- [Work required]:
Set out every line of the data below as a numbered list, skipping any blank lines and leaving the pictures out of your answer.

- [Provided entries]:
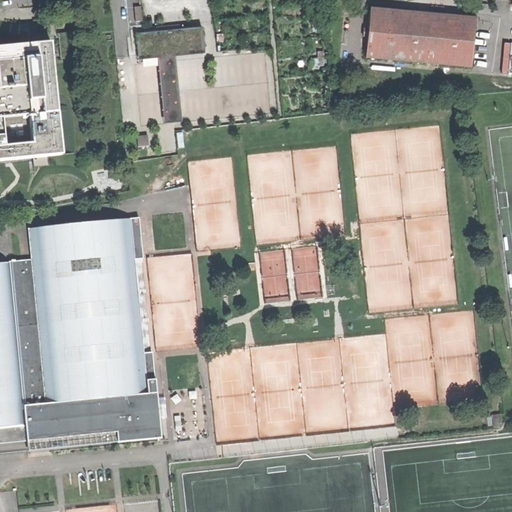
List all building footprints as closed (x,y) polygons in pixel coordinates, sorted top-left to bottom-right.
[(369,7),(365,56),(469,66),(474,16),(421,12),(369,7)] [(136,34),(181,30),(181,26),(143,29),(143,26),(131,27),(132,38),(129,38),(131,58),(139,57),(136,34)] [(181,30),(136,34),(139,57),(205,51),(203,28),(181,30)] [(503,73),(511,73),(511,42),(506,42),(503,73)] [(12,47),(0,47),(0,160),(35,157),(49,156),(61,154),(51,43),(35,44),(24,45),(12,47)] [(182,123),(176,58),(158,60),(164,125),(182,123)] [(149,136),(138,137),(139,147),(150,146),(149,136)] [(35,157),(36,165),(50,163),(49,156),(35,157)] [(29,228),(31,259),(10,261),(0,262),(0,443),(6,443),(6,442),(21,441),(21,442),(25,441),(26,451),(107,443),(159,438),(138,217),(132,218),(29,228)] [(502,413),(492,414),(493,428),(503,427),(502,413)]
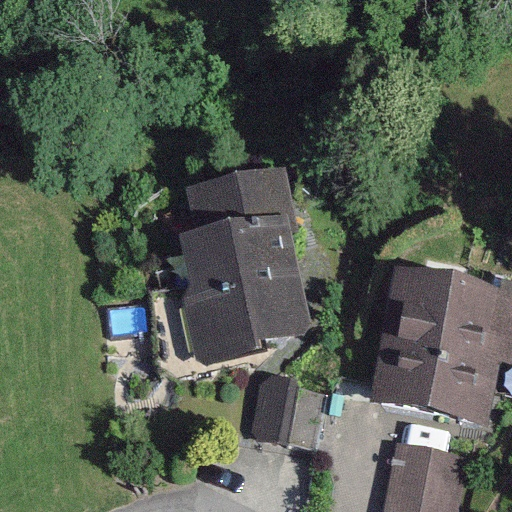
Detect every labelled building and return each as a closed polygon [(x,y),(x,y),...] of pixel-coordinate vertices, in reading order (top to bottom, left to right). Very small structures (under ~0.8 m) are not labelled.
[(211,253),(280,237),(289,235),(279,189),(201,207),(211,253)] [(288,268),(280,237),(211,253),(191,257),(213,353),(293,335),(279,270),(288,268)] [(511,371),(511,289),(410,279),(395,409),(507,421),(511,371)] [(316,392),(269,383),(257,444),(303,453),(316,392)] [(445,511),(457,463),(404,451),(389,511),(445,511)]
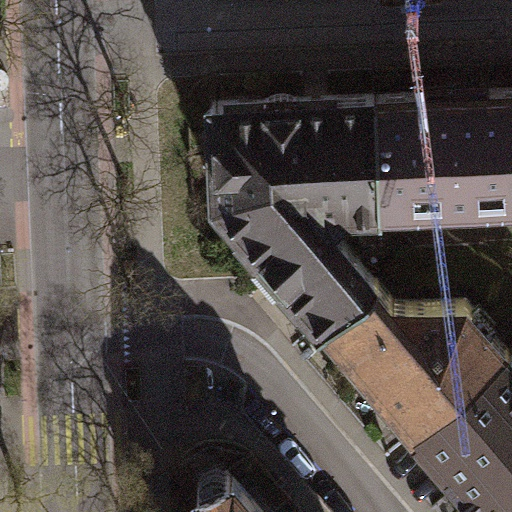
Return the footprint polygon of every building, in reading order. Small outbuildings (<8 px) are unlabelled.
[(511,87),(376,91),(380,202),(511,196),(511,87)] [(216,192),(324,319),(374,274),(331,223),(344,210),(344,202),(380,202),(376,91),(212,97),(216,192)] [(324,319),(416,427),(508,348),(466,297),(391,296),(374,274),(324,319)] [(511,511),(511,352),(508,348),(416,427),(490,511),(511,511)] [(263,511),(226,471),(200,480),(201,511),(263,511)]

- [The solution]:
1. List all building footprints as closed (x,y) polygons in pixel coordinates, sorted top-left to bottom-right.
2. [(369,7),(365,56),(469,66),(474,16),(421,12),(369,7)] [(136,34),(181,30),(181,26),(143,29),(143,26),(131,27),(132,38),(129,38),(131,58),(139,57),(136,34)] [(181,30),(136,34),(139,57),(205,51),(203,28),(181,30)] [(503,73),(511,73),(511,42),(506,42),(503,73)] [(12,47),(0,47),(0,160),(35,157),(49,156),(61,154),(51,43),(35,44),(24,45),(12,47)] [(182,123),(176,58),(158,60),(164,125),(182,123)] [(149,136),(138,137),(139,147),(150,146),(149,136)] [(35,157),(36,165),(50,163),(49,156),(35,157)] [(29,228),(31,259),(10,261),(0,262),(0,443),(6,443),(6,442),(21,441),(21,442),(25,441),(26,451),(107,443),(159,438),(138,217),(132,218),(29,228)] [(502,413),(492,414),(493,428),(503,427),(502,413)]
3. Detect every labelled building and return each as a closed polygon [(x,y),(x,y),...] of pixel-coordinate vertices, in reading order (top to bottom, left to right). Very small structures (under ~0.8 m) are not labelled.
4. [(211,253),(280,237),(289,235),(279,189),(201,207),(211,253)] [(288,268),(280,237),(211,253),(191,257),(213,353),(293,335),(279,270),(288,268)] [(511,371),(511,289),(410,279),(395,409),(507,421),(511,371)] [(316,392),(269,383),(257,444),(303,453),(316,392)] [(445,511),(457,463),(404,451),(389,511),(445,511)]
5. Return the footprint polygon of every building, in reading order. Small outbuildings (<8 px) are unlabelled.
6. [(511,87),(376,91),(380,202),(511,196),(511,87)] [(216,192),(324,319),(374,274),(331,223),(344,210),(344,202),(380,202),(376,91),(212,97),(216,192)] [(324,319),(416,427),(508,348),(466,297),(391,296),(374,274),(324,319)] [(511,511),(511,352),(508,348),(416,427),(490,511),(511,511)] [(263,511),(226,471),(200,480),(201,511),(263,511)]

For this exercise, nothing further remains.